▼▼▼

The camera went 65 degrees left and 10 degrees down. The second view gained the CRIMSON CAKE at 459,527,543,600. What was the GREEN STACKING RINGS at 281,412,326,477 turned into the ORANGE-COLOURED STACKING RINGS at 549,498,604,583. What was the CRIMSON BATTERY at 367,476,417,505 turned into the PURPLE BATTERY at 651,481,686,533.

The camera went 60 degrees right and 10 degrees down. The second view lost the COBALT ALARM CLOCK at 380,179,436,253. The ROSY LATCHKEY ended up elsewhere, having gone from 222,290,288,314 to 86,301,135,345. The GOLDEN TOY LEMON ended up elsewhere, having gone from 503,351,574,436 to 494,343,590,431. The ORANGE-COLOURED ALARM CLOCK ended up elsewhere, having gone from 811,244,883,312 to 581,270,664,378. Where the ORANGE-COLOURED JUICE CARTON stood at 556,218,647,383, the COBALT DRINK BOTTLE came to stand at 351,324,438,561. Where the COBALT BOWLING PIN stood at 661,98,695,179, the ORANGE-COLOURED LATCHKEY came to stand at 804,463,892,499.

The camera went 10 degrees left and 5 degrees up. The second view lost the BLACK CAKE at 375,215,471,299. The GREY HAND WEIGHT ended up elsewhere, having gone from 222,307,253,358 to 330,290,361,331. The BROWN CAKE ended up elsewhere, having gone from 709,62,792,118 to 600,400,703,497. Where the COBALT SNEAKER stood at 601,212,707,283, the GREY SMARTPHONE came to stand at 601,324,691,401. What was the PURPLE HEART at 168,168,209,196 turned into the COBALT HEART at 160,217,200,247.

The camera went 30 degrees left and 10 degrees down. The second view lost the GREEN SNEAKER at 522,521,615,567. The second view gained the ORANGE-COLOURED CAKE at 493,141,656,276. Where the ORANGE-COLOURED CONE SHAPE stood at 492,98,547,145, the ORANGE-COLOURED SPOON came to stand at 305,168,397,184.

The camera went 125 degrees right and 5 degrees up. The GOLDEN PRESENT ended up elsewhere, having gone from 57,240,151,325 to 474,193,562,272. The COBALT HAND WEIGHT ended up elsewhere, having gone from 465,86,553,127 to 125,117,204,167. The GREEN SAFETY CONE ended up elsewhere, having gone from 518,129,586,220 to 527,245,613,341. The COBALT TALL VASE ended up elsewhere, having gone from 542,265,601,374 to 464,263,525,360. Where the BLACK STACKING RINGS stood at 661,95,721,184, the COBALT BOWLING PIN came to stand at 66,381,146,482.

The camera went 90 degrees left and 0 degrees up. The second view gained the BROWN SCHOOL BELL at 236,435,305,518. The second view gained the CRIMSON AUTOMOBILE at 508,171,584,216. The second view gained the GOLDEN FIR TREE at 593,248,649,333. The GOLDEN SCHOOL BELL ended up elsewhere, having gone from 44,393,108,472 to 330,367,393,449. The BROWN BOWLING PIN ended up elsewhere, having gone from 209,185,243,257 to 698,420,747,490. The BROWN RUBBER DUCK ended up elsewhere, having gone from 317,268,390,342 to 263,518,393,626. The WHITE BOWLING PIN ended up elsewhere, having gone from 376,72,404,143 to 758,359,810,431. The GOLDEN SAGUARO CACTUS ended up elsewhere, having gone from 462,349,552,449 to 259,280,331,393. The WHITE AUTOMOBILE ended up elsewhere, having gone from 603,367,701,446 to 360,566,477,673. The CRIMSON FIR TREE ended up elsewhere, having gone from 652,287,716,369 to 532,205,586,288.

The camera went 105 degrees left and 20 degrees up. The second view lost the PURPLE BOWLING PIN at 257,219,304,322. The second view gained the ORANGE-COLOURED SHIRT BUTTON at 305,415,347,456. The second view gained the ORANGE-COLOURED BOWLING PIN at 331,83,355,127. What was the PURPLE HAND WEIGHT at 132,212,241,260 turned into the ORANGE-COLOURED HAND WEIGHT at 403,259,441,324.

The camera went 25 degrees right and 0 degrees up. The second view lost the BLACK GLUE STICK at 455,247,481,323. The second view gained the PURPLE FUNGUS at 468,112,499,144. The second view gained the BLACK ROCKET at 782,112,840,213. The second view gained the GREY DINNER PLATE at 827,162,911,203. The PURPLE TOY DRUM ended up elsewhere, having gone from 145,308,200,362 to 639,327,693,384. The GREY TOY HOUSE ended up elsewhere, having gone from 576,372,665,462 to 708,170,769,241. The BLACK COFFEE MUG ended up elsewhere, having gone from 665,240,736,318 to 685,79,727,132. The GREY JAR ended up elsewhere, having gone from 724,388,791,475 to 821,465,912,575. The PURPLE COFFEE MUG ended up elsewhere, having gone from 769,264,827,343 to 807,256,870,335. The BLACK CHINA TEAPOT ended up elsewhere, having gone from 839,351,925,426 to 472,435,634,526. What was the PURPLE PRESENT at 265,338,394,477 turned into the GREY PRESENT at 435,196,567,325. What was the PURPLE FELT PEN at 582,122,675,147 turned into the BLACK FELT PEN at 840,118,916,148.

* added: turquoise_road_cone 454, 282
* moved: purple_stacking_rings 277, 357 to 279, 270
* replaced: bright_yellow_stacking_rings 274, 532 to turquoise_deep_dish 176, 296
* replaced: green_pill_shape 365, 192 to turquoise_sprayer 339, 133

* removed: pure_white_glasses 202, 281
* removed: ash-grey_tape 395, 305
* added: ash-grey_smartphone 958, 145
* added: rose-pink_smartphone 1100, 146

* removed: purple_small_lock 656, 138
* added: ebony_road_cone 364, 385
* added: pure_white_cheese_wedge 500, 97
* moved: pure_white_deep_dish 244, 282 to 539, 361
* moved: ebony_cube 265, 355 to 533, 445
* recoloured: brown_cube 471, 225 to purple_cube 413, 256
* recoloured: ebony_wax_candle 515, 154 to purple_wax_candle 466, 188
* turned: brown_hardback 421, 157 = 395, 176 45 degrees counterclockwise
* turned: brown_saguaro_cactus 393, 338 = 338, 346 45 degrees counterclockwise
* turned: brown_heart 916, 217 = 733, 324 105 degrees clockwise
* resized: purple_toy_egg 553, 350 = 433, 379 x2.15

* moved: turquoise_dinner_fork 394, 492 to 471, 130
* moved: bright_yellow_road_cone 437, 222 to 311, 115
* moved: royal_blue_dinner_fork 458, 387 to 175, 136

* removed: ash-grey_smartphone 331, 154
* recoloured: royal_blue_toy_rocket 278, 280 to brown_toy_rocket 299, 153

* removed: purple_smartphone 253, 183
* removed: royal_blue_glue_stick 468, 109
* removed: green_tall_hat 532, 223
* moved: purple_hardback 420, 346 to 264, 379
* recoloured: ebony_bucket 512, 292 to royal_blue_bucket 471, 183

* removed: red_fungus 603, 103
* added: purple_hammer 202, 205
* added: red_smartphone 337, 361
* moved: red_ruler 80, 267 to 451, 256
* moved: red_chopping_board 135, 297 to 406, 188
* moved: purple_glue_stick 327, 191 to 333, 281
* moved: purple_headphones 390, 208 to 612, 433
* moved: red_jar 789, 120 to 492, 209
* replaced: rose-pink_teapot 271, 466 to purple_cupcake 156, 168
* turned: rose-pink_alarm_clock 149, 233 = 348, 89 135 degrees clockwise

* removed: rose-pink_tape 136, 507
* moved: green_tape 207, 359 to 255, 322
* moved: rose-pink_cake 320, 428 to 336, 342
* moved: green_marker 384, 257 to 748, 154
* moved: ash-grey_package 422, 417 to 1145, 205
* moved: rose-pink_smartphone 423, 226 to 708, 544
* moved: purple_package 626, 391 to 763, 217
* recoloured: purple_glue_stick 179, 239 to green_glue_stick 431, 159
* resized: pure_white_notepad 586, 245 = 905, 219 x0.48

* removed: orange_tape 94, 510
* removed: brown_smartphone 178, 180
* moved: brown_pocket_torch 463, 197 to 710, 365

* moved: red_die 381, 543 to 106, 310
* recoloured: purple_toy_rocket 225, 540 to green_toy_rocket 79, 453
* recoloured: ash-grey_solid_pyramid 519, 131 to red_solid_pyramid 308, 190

▲▲▲

Write out, please, only the lines from the one with "to 451, 256" through the last line above, both included and unchanged.

* moved: red_ruler 80, 267 to 451, 256
* moved: red_chopping_board 135, 297 to 406, 188
* moved: purple_glue_stick 327, 191 to 333, 281
* moved: purple_headphones 390, 208 to 612, 433
* moved: red_jar 789, 120 to 492, 209
* replaced: rose-pink_teapot 271, 466 to purple_cupcake 156, 168
* turned: rose-pink_alarm_clock 149, 233 = 348, 89 135 degrees clockwise

* removed: rose-pink_tape 136, 507
* moved: green_tape 207, 359 to 255, 322
* moved: rose-pink_cake 320, 428 to 336, 342
* moved: green_marker 384, 257 to 748, 154
* moved: ash-grey_package 422, 417 to 1145, 205
* moved: rose-pink_smartphone 423, 226 to 708, 544
* moved: purple_package 626, 391 to 763, 217
* recoloured: purple_glue_stick 179, 239 to green_glue_stick 431, 159
* resized: pure_white_notepad 586, 245 = 905, 219 x0.48

* removed: orange_tape 94, 510
* removed: brown_smartphone 178, 180
* moved: brown_pocket_torch 463, 197 to 710, 365

* moved: red_die 381, 543 to 106, 310
* recoloured: purple_toy_rocket 225, 540 to green_toy_rocket 79, 453
* recoloured: ash-grey_solid_pyramid 519, 131 to red_solid_pyramid 308, 190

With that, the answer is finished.